**TASK GOAL**. Please set down exactly the lines of the listing below from the line containing "orange light bulb: 4 -> 6" through the line containing "green rolling pin: 3 -> 1", both lines included, leaving out all other lines.
━━ DATA FOR REVIEW ━━
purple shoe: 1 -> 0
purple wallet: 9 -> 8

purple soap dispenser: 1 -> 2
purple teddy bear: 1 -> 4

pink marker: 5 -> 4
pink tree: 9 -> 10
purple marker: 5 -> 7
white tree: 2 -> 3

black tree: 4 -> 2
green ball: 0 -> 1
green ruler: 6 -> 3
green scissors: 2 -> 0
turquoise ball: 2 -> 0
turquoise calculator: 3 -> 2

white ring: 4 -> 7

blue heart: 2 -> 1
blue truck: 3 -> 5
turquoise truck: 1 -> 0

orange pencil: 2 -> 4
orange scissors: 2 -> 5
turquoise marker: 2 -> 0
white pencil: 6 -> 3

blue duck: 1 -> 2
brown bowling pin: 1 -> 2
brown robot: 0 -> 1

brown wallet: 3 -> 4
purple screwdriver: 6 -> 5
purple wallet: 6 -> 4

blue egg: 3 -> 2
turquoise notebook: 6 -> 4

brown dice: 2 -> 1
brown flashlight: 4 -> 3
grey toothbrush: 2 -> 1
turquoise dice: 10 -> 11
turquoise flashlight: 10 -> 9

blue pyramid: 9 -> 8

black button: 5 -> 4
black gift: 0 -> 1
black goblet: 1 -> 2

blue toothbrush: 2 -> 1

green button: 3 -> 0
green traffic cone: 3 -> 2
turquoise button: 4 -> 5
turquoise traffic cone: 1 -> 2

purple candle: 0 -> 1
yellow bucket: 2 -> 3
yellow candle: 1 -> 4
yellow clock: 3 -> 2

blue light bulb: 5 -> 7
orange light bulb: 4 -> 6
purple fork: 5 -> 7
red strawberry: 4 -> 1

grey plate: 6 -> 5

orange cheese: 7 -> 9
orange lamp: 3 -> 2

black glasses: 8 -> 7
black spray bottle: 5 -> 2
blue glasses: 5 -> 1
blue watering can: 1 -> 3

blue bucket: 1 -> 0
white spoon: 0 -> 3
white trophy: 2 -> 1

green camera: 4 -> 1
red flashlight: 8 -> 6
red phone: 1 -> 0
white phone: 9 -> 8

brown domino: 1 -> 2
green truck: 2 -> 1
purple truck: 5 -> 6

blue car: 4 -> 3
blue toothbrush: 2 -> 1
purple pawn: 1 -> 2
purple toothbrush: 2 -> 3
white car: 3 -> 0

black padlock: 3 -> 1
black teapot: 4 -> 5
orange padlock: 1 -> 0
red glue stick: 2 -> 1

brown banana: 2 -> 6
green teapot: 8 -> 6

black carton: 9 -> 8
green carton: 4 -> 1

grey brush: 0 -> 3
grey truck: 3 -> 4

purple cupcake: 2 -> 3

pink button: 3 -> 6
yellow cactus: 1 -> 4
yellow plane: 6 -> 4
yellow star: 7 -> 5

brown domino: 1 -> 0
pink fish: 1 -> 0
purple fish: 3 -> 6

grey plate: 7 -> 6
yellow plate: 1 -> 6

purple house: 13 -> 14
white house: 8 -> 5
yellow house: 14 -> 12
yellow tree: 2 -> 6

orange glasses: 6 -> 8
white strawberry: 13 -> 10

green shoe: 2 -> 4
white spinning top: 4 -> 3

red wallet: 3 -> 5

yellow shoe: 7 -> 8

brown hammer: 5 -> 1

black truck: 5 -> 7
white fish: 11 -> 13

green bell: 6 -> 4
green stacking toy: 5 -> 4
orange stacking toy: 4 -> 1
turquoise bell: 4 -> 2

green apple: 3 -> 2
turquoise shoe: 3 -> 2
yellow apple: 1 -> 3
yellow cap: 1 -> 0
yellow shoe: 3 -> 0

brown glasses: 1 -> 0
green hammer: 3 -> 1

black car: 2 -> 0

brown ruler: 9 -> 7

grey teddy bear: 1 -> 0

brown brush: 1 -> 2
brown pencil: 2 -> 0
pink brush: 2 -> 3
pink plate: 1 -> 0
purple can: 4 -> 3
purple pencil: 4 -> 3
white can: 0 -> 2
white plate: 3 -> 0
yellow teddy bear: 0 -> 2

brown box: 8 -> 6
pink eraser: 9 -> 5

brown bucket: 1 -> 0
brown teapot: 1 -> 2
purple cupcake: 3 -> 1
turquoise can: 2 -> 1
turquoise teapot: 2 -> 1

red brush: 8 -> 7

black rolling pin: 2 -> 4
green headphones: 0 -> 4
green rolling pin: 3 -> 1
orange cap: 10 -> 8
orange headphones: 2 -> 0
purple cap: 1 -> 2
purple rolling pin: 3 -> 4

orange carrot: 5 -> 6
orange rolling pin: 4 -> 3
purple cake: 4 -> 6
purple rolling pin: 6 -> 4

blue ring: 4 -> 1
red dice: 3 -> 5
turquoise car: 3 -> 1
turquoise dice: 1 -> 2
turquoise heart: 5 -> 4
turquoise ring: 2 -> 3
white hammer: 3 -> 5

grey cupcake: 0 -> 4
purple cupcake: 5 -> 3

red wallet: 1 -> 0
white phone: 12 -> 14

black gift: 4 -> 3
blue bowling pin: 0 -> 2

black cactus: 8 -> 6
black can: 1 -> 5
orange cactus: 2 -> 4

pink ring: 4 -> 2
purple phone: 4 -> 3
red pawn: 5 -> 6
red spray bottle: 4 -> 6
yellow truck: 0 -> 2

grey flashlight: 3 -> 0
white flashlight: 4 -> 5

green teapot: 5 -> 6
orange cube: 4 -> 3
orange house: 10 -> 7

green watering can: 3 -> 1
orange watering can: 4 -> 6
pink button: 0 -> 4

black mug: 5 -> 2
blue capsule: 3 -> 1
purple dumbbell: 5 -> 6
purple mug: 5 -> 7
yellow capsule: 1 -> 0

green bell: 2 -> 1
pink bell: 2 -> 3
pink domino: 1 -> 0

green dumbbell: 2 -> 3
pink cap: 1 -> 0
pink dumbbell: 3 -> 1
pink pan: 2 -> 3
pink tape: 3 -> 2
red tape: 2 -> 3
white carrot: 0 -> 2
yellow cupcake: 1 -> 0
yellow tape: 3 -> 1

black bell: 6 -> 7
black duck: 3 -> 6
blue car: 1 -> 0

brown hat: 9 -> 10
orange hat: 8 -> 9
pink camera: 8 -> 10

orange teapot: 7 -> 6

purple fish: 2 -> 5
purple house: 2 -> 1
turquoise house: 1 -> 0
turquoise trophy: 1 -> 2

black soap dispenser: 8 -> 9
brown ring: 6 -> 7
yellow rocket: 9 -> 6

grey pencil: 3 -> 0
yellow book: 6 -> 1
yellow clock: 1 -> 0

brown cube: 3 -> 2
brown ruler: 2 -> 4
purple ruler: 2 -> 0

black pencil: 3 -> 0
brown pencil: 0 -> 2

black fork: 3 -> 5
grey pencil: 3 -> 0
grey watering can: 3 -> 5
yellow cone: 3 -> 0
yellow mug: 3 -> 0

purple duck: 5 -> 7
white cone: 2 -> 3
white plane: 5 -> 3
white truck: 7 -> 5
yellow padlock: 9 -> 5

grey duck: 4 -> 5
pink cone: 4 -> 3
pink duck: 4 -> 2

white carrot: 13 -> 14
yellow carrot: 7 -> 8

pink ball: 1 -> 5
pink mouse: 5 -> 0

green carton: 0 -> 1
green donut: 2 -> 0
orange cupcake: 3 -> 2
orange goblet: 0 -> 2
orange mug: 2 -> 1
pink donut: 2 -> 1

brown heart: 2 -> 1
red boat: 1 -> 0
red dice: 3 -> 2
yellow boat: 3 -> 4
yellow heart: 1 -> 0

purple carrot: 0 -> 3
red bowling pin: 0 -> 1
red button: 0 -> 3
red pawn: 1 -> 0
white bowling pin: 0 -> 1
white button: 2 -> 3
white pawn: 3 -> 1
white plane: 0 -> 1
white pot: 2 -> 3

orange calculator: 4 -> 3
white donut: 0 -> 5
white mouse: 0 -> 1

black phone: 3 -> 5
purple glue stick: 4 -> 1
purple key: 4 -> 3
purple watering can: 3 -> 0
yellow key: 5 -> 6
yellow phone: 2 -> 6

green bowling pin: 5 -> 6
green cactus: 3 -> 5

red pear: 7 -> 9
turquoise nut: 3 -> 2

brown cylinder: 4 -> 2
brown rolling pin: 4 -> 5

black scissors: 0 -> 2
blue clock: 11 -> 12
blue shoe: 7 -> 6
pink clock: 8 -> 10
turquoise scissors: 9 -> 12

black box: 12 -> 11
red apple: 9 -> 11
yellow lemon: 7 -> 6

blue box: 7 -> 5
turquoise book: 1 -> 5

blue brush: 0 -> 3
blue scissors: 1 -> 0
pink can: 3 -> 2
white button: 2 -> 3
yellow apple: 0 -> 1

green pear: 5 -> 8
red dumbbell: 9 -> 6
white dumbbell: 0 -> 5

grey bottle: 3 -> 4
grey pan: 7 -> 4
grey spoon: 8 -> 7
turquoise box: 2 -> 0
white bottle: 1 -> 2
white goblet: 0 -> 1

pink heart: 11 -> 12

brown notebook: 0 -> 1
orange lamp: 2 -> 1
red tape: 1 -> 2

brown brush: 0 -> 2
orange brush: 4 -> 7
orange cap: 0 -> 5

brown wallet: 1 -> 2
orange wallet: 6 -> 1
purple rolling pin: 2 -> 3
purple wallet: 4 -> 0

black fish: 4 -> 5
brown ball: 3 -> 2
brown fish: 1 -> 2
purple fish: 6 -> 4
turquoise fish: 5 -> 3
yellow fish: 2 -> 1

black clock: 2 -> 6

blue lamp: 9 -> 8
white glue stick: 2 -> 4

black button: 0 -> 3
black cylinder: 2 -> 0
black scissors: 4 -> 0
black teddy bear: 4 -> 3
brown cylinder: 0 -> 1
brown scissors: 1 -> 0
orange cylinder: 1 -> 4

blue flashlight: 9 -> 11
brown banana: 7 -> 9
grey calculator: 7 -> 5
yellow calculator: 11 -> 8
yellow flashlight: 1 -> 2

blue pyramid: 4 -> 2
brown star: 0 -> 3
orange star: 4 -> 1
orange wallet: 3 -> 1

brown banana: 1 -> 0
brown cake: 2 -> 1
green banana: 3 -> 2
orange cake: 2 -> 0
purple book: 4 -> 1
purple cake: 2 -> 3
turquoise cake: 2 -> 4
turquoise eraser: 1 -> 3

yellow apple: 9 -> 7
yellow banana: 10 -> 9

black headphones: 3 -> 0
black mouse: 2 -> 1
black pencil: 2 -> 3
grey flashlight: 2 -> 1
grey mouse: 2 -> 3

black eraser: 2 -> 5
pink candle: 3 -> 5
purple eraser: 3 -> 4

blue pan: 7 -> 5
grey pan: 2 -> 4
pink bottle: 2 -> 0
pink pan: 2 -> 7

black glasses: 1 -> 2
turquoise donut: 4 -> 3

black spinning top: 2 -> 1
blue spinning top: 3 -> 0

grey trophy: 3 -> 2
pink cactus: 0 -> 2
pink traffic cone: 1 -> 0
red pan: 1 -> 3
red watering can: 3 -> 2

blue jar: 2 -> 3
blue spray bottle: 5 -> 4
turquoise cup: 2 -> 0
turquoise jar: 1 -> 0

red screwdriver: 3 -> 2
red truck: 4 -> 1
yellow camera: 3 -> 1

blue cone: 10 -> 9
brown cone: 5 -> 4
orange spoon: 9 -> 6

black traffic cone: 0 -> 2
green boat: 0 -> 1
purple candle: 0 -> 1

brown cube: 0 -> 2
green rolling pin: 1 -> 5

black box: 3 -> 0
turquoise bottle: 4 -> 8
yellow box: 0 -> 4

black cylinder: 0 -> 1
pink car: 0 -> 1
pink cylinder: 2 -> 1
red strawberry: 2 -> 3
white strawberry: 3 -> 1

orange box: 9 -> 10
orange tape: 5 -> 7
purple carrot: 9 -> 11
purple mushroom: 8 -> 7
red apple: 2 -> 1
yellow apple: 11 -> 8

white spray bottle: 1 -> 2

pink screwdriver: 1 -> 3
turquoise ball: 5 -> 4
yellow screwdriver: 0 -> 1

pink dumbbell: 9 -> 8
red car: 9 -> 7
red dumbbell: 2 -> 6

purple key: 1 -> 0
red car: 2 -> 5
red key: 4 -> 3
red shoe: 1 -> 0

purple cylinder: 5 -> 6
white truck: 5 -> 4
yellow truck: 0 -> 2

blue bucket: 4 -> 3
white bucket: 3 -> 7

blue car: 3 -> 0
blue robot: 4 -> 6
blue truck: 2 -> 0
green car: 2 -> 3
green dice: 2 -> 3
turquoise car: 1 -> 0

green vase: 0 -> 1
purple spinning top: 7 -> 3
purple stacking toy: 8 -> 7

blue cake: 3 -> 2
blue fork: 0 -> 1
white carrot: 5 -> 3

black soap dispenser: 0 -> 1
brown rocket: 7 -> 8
━━━
**ANSWER BOX**.
orange light bulb: 4 -> 6
purple fork: 5 -> 7
red strawberry: 4 -> 1

grey plate: 6 -> 5

orange cheese: 7 -> 9
orange lamp: 3 -> 2

black glasses: 8 -> 7
black spray bottle: 5 -> 2
blue glasses: 5 -> 1
blue watering can: 1 -> 3

blue bucket: 1 -> 0
white spoon: 0 -> 3
white trophy: 2 -> 1

green camera: 4 -> 1
red flashlight: 8 -> 6
red phone: 1 -> 0
white phone: 9 -> 8

brown domino: 1 -> 2
green truck: 2 -> 1
purple truck: 5 -> 6

blue car: 4 -> 3
blue toothbrush: 2 -> 1
purple pawn: 1 -> 2
purple toothbrush: 2 -> 3
white car: 3 -> 0

black padlock: 3 -> 1
black teapot: 4 -> 5
orange padlock: 1 -> 0
red glue stick: 2 -> 1

brown banana: 2 -> 6
green teapot: 8 -> 6

black carton: 9 -> 8
green carton: 4 -> 1

grey brush: 0 -> 3
grey truck: 3 -> 4

purple cupcake: 2 -> 3

pink button: 3 -> 6
yellow cactus: 1 -> 4
yellow plane: 6 -> 4
yellow star: 7 -> 5

brown domino: 1 -> 0
pink fish: 1 -> 0
purple fish: 3 -> 6

grey plate: 7 -> 6
yellow plate: 1 -> 6

purple house: 13 -> 14
white house: 8 -> 5
yellow house: 14 -> 12
yellow tree: 2 -> 6

orange glasses: 6 -> 8
white strawberry: 13 -> 10

green shoe: 2 -> 4
white spinning top: 4 -> 3

red wallet: 3 -> 5

yellow shoe: 7 -> 8

brown hammer: 5 -> 1

black truck: 5 -> 7
white fish: 11 -> 13

green bell: 6 -> 4
green stacking toy: 5 -> 4
orange stacking toy: 4 -> 1
turquoise bell: 4 -> 2

green apple: 3 -> 2
turquoise shoe: 3 -> 2
yellow apple: 1 -> 3
yellow cap: 1 -> 0
yellow shoe: 3 -> 0

brown glasses: 1 -> 0
green hammer: 3 -> 1

black car: 2 -> 0

brown ruler: 9 -> 7

grey teddy bear: 1 -> 0

brown brush: 1 -> 2
brown pencil: 2 -> 0
pink brush: 2 -> 3
pink plate: 1 -> 0
purple can: 4 -> 3
purple pencil: 4 -> 3
white can: 0 -> 2
white plate: 3 -> 0
yellow teddy bear: 0 -> 2

brown box: 8 -> 6
pink eraser: 9 -> 5

brown bucket: 1 -> 0
brown teapot: 1 -> 2
purple cupcake: 3 -> 1
turquoise can: 2 -> 1
turquoise teapot: 2 -> 1

red brush: 8 -> 7

black rolling pin: 2 -> 4
green headphones: 0 -> 4
green rolling pin: 3 -> 1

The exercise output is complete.